Scene edit records
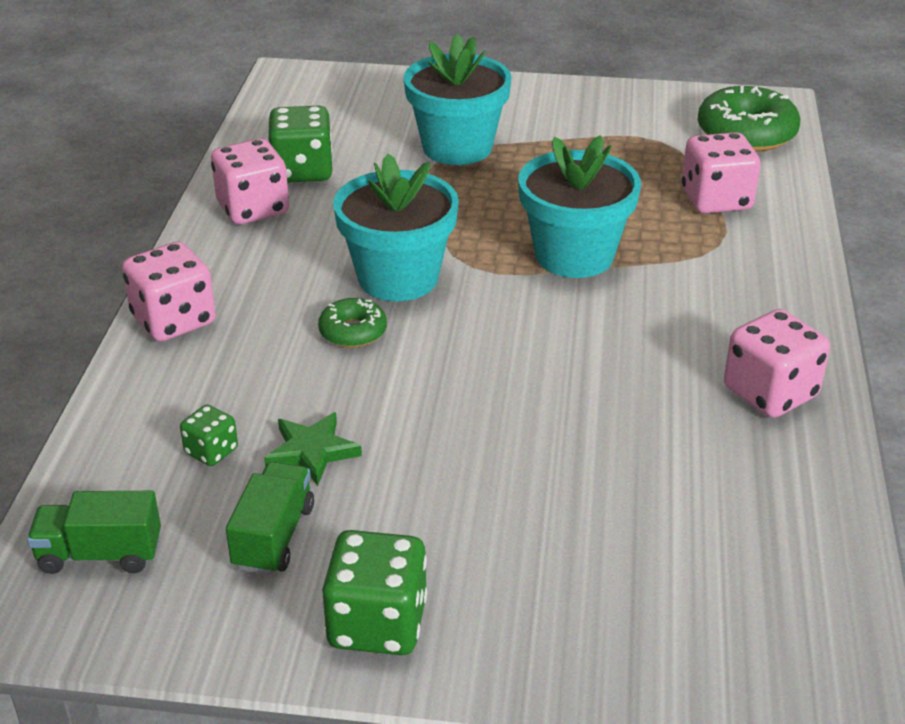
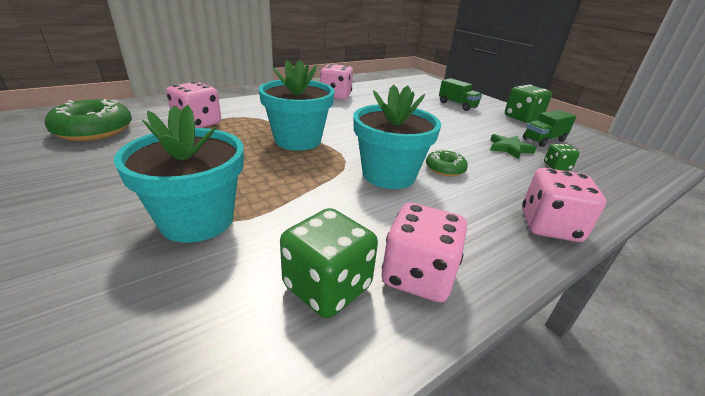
camera: 135 degrees left, 5 degrees down
(100, 554) = (622, 163): green truck -> green truck (457, 105)

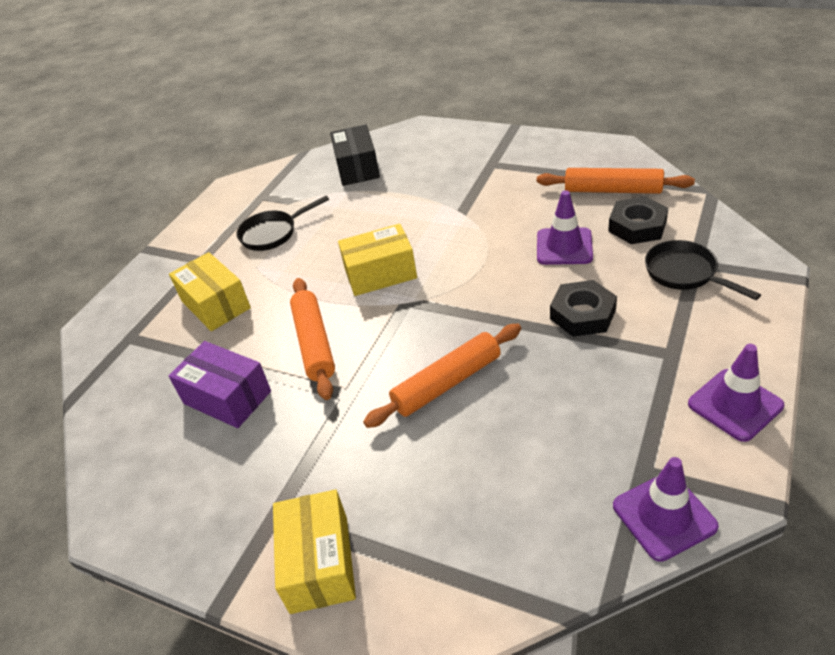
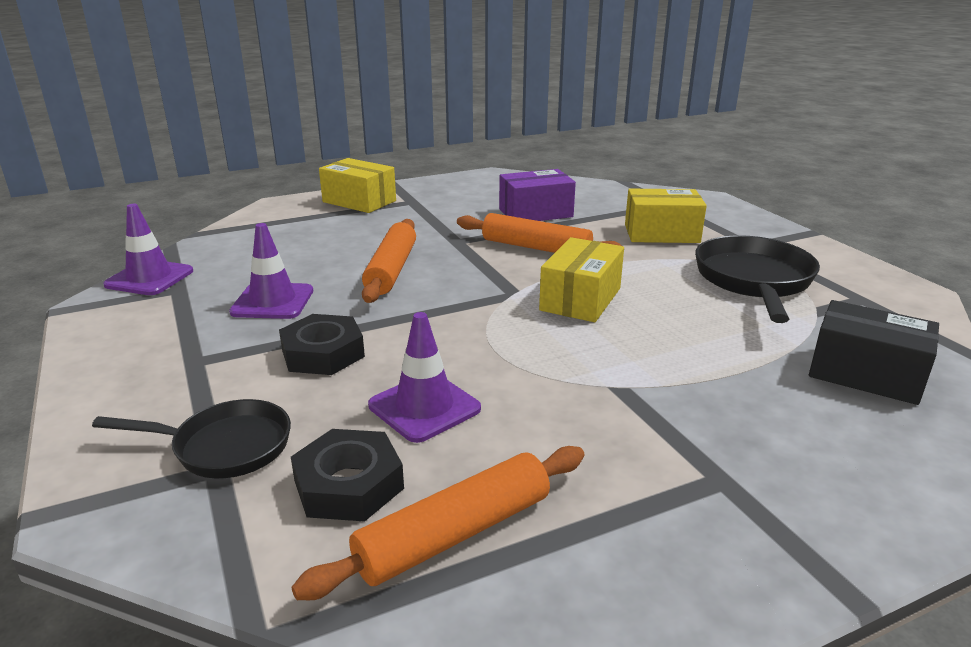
camera: 125 degrees right, 15 degrees down
(273, 233) = (754, 281): black pan -> black pan, size x1.54
(735, 405) = (107, 350): purple traffic cone -> purple traffic cone (272, 301)

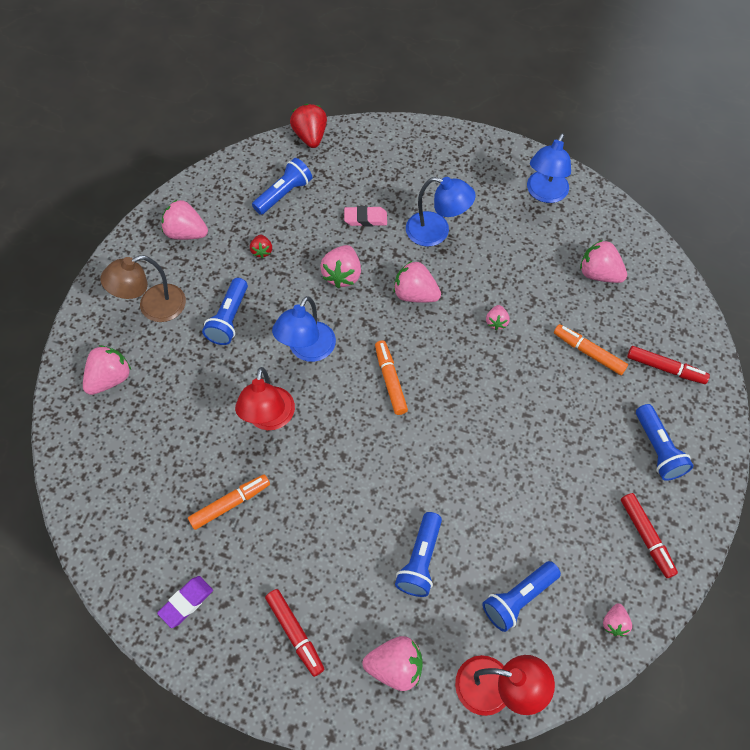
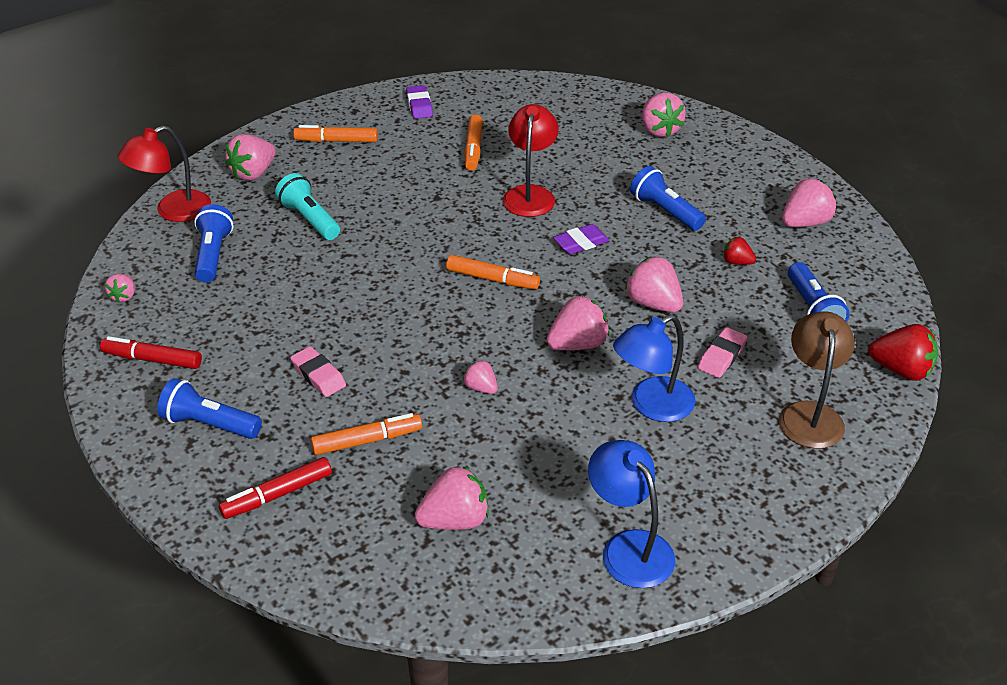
camera: 125 degrees right, 20 degrees down
(153, 307) = (721, 174): brown lamp -> brown lamp (810, 414)
(269, 419) = (530, 194): red lamp -> red lamp turned 60 degrees clockwise
(295, 633) = (336, 141): red marker -> orange marker
(307, 350) = (581, 243): blue lamp -> purple eraser
(420, 560) = (309, 219): blue flashlight -> turquoise flashlight
(566, 419) = (318, 375): none -> pink eraser
(614, 623) = (124, 296): pink strawberry -> pink strawberry turned 135 degrees counterclockwise

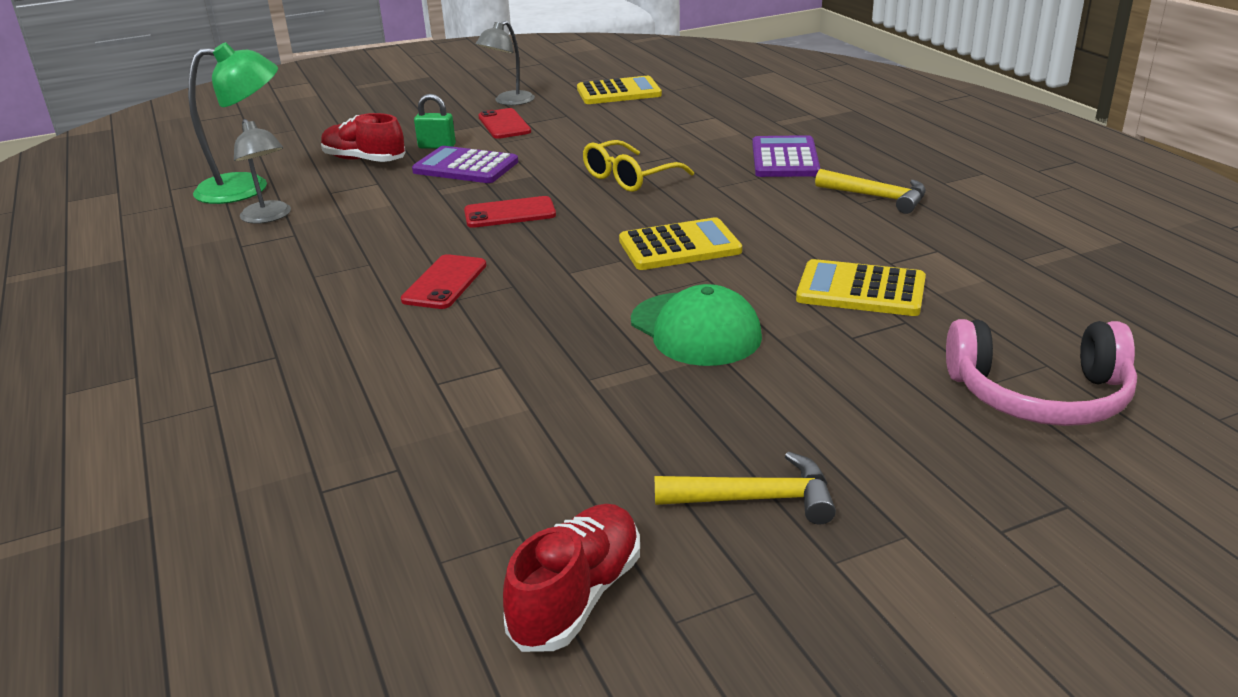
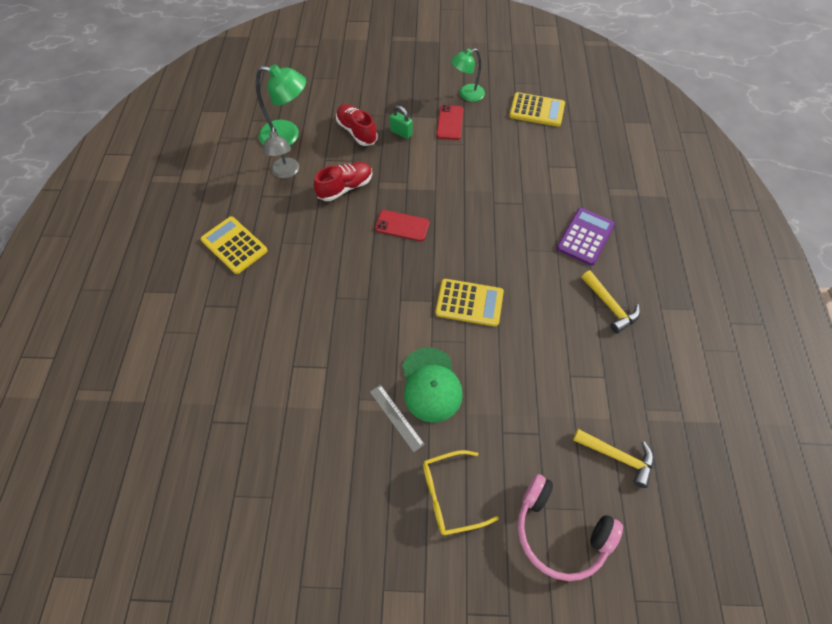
camera: 25 degrees right, 30 degrees up
(445, 282) = (337, 279): red phone -> none
(465, 167) = (405, 163): purple calculator -> none
(508, 102) = (467, 95): grey lamp -> green lamp
(577, 597) = (272, 549): red shoe -> red shoe (345, 188)
(629, 178) = (484, 217): yellow glasses -> yellow glasses (449, 495)
(670, 376) = (396, 417): none -> grey ruler
(756, 499) = (378, 530): yellow hammer -> yellow hammer (617, 456)
(861, 290) = (536, 393): yellow calculator -> yellow calculator (234, 245)

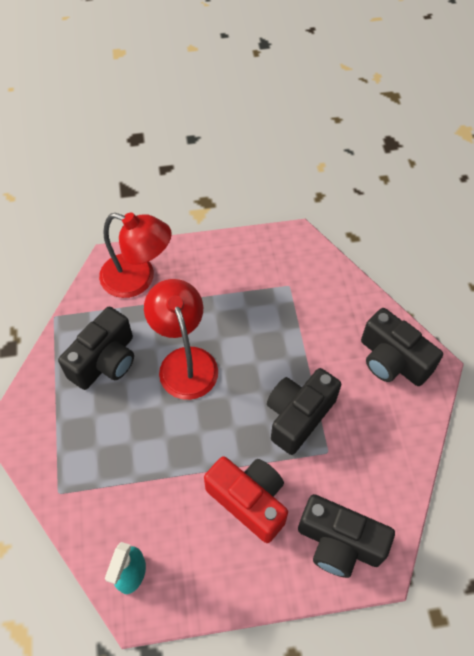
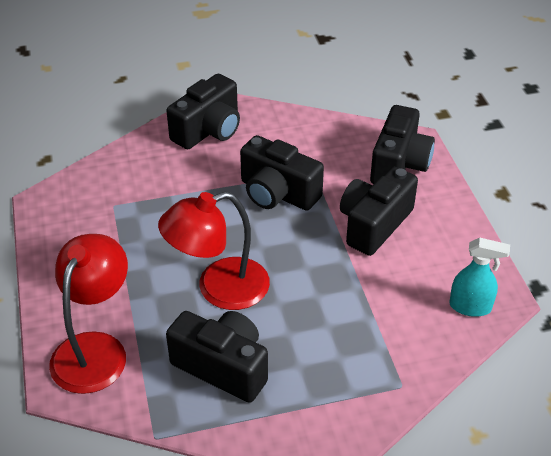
camera: 95 degrees left, 15 degrees down
(249, 501) = (374, 224): red camera -> black camera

• **DIRECTIONS**
Wherever the word "black" appears in a line of the data, copy that line.

• **ANSWER**
(273, 233) = (754, 281): black pan -> black pan, size x1.54
(249, 501) = (374, 224): red camera -> black camera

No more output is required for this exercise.